==== RECORDS PROVIDED ====
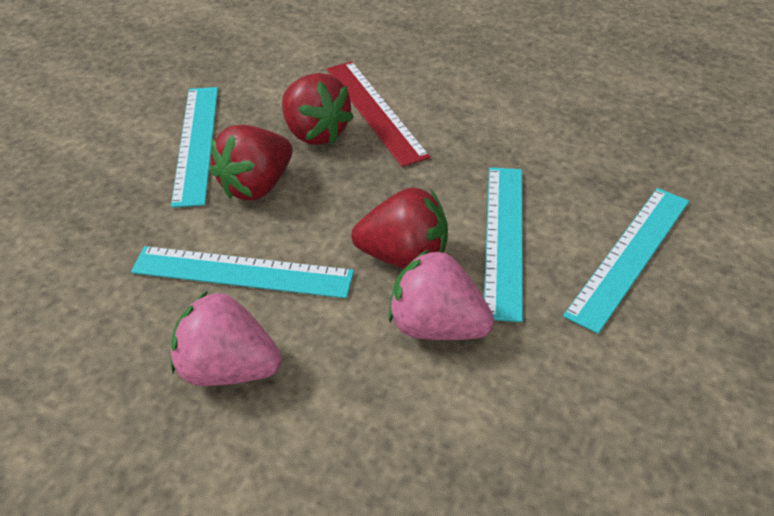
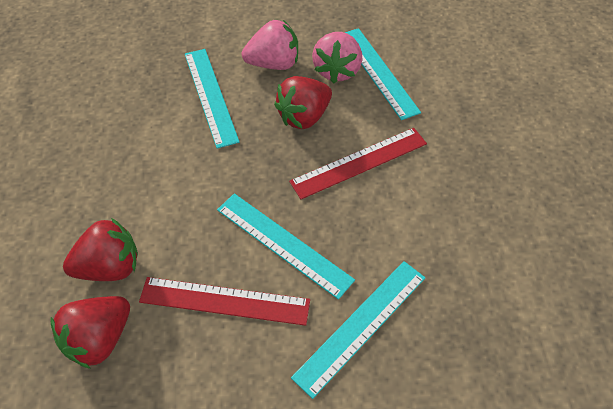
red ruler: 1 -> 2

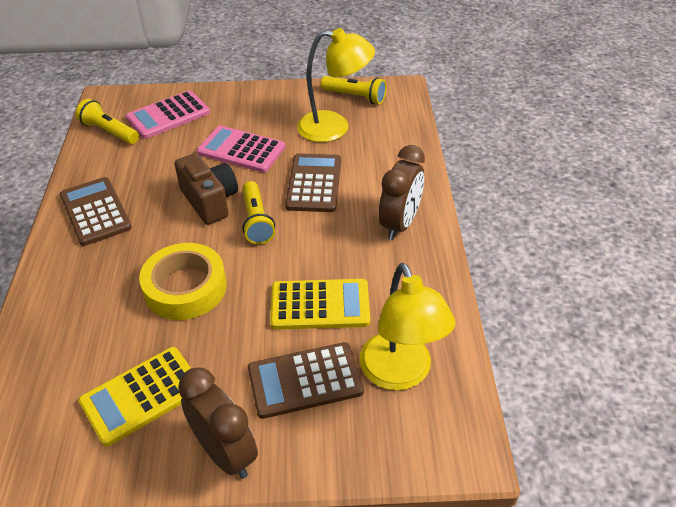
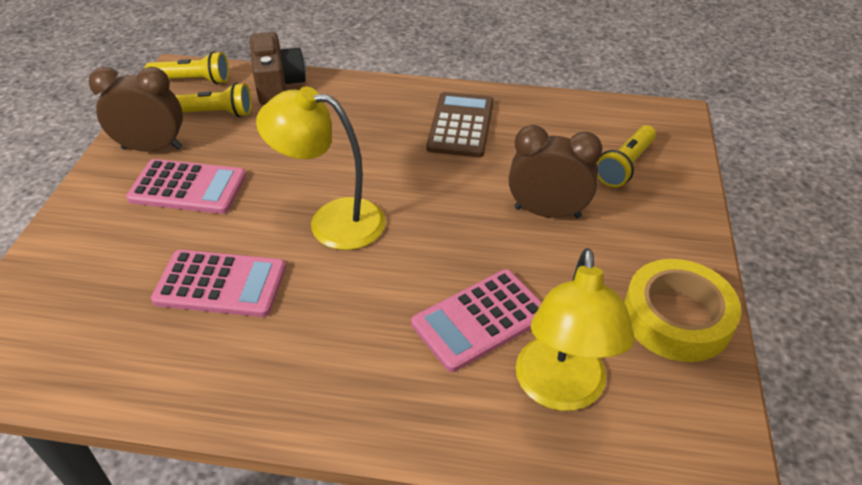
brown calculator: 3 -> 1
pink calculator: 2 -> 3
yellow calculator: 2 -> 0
====
==== RECORDS PROVIDED ====
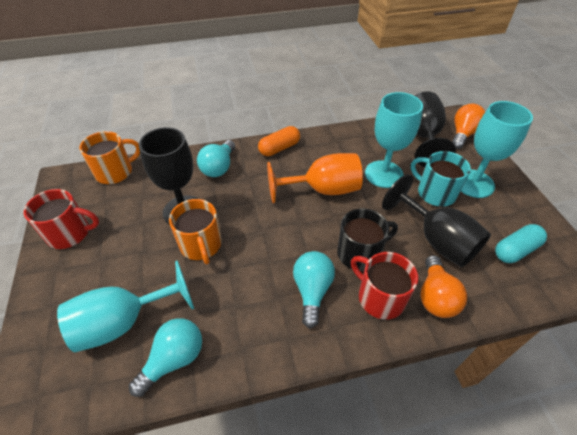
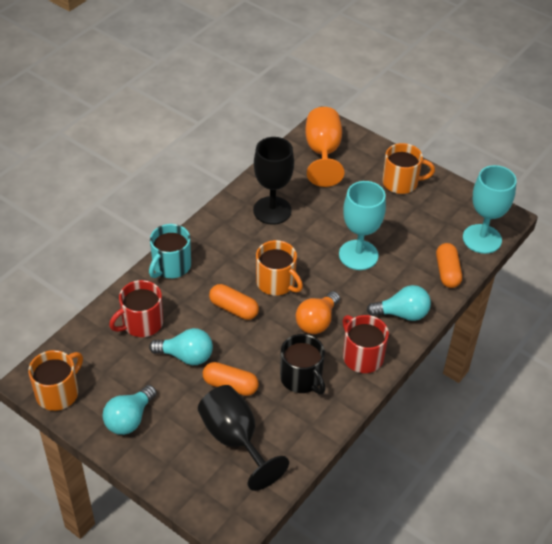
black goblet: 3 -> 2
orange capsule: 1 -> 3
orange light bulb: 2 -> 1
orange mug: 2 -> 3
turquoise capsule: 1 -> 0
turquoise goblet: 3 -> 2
====
■ **GOAL OF THE EXERCISE**
Within the material above, output exactly the lines from the one with "brown calculator: 3 -> 1" through the one with "yellow calculator: 2 -> 0", end lines included, and nothing besides.

■ **REPLY TO THE TASK**
brown calculator: 3 -> 1
pink calculator: 2 -> 3
yellow calculator: 2 -> 0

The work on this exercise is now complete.